◆ **WORK INSTRUCTIONS**
Output the lines from the one containing "red brick F1 level 1 -> red brick D6 level 1" through the last line of the material below, exactly; please do not include pictures.
::: DATASET SECTION :::
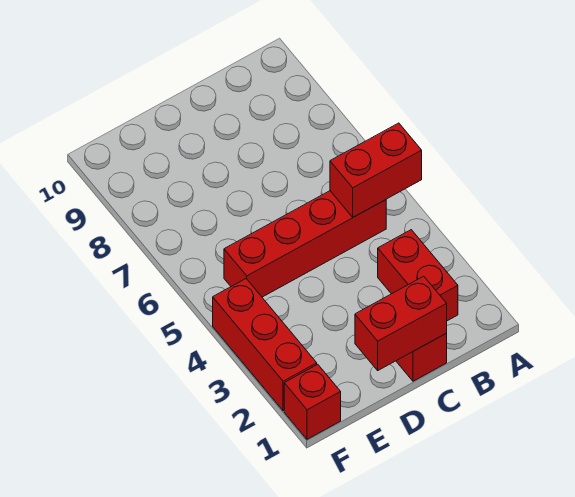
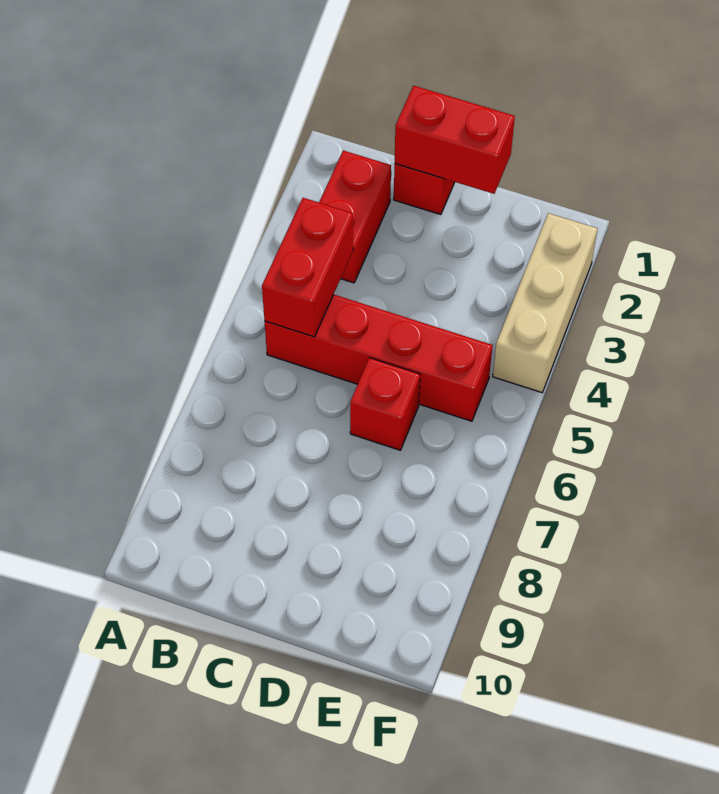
red brick A5:B5 level 2 -> red brick B4:B5 level 2
red brick F1 level 1 -> red brick D6 level 1
red brick F2:F4 level 1 -> tan brick F2:F4 level 1

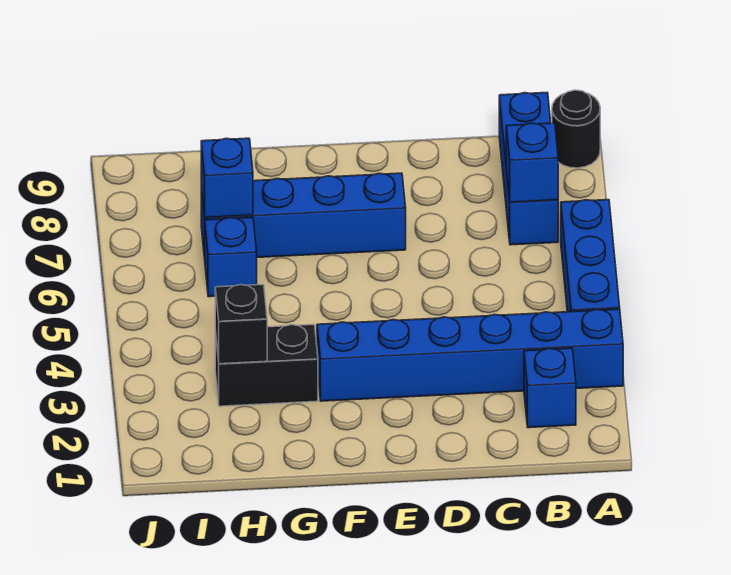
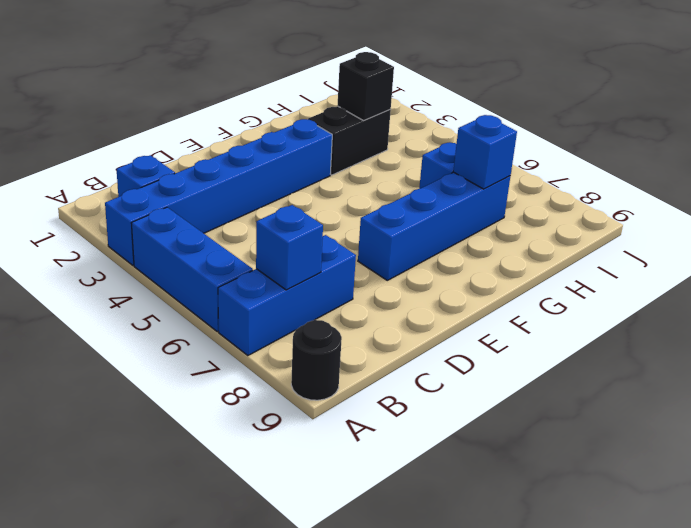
blue brick B7:B9 level 1 -> blue brick A7:C7 level 1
:::
◆ **RESULT OF THIS TASK**
red brick F1 level 1 -> red brick D6 level 1
red brick F2:F4 level 1 -> tan brick F2:F4 level 1

blue brick B7:B9 level 1 -> blue brick A7:C7 level 1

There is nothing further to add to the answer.